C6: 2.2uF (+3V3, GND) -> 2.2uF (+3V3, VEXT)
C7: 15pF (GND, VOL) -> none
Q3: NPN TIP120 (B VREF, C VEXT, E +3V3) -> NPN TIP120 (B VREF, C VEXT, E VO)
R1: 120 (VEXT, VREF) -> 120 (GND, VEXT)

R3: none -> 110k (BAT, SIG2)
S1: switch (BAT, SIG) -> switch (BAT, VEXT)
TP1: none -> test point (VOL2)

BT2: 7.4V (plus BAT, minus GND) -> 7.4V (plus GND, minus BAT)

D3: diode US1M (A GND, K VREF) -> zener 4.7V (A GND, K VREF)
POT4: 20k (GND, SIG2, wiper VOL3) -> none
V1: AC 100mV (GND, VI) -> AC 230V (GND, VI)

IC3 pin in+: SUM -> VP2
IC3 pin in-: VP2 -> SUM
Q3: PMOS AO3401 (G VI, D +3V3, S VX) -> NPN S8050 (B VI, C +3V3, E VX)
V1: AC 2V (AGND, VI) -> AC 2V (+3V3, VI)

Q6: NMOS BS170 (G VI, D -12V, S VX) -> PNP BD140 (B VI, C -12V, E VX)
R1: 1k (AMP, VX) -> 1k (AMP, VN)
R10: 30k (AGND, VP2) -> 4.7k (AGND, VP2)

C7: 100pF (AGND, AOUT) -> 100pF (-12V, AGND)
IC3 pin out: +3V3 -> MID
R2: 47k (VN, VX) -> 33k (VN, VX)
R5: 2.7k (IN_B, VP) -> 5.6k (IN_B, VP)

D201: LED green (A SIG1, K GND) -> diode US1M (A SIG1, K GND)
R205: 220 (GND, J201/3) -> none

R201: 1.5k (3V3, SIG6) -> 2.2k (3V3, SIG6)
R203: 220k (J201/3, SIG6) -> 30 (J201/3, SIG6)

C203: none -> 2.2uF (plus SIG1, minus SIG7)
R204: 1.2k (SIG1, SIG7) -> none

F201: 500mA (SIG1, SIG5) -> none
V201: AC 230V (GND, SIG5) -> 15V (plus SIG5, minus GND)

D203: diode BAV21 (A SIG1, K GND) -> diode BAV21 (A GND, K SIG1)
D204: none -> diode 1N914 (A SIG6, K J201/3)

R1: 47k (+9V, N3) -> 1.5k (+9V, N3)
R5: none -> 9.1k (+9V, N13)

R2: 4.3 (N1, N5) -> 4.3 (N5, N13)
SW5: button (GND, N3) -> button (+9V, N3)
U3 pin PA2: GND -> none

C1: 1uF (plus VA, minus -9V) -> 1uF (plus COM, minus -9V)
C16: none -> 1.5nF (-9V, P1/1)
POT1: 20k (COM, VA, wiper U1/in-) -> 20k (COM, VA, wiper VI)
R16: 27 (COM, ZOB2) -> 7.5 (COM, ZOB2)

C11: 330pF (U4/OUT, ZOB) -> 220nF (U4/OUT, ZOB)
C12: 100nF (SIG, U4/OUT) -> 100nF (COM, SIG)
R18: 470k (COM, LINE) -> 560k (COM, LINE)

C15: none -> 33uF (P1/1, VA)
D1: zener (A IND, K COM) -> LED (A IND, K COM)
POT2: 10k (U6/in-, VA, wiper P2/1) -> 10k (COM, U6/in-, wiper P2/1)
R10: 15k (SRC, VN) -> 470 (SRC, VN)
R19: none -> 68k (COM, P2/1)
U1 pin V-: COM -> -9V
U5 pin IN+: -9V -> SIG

|---|

▸ What you will do: Your task is to write out the lines from the one with "R10: 15k (SRC, VN) -> 470 (SRC, VN)" through the end of the records, exactly and with nothing added.

▸ Output:
R10: 15k (SRC, VN) -> 470 (SRC, VN)
R19: none -> 68k (COM, P2/1)
U1 pin V-: COM -> -9V
U5 pin IN+: -9V -> SIG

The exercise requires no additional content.